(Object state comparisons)
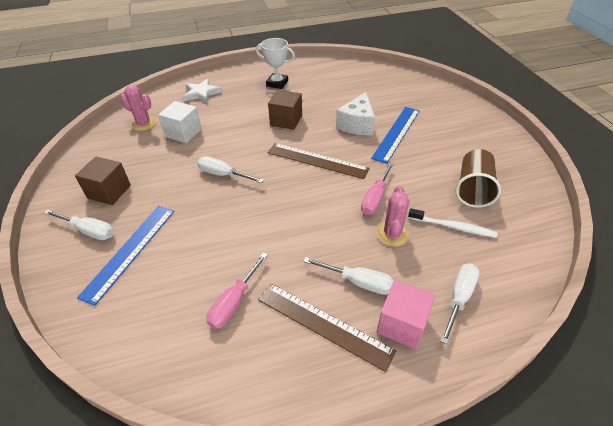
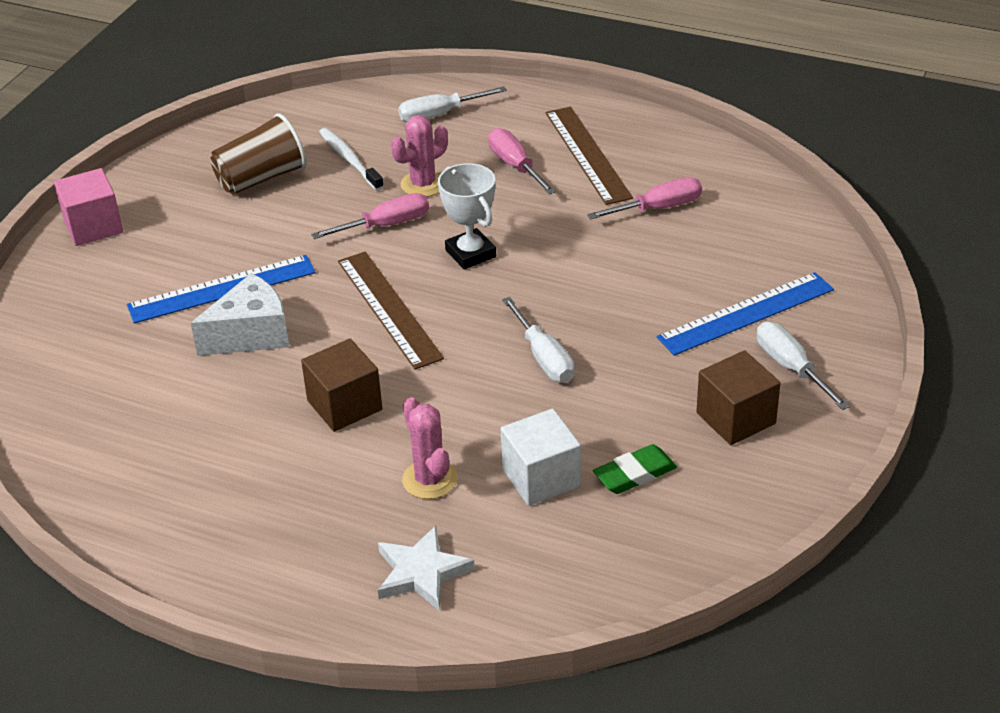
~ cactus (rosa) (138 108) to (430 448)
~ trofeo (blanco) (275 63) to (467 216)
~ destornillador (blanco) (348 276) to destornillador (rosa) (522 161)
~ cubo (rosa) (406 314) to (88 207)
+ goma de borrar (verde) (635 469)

§ WHAT NEEDS TO BE DONE
Print every line above once more, exactly. Omit the pictures.

§ SOLUTION TO THIS EXERCISE
~ cactus (rosa) (138 108) to (430 448)
~ trofeo (blanco) (275 63) to (467 216)
~ destornillador (blanco) (348 276) to destornillador (rosa) (522 161)
~ cubo (rosa) (406 314) to (88 207)
+ goma de borrar (verde) (635 469)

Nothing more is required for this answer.